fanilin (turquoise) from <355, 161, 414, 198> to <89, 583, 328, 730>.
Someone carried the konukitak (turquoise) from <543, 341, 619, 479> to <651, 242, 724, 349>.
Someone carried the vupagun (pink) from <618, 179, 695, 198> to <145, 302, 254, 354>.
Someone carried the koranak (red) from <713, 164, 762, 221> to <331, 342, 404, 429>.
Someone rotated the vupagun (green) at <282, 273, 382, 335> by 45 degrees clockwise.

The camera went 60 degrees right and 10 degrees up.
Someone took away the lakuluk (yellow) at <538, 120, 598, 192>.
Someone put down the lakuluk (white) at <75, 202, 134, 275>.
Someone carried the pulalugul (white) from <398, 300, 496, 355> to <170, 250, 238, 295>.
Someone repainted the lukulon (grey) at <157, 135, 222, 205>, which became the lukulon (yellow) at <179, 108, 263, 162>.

■ **Your instructions**
Exactly as written, restate every line of the listing above.

■ **Solution to this task**
fanilin (turquoise) from <355, 161, 414, 198> to <89, 583, 328, 730>.
Someone carried the konukitak (turquoise) from <543, 341, 619, 479> to <651, 242, 724, 349>.
Someone carried the vupagun (pink) from <618, 179, 695, 198> to <145, 302, 254, 354>.
Someone carried the koranak (red) from <713, 164, 762, 221> to <331, 342, 404, 429>.
Someone rotated the vupagun (green) at <282, 273, 382, 335> by 45 degrees clockwise.

The camera went 60 degrees right and 10 degrees up.
Someone took away the lakuluk (yellow) at <538, 120, 598, 192>.
Someone put down the lakuluk (white) at <75, 202, 134, 275>.
Someone carried the pulalugul (white) from <398, 300, 496, 355> to <170, 250, 238, 295>.
Someone repainted the lukulon (grey) at <157, 135, 222, 205>, which became the lukulon (yellow) at <179, 108, 263, 162>.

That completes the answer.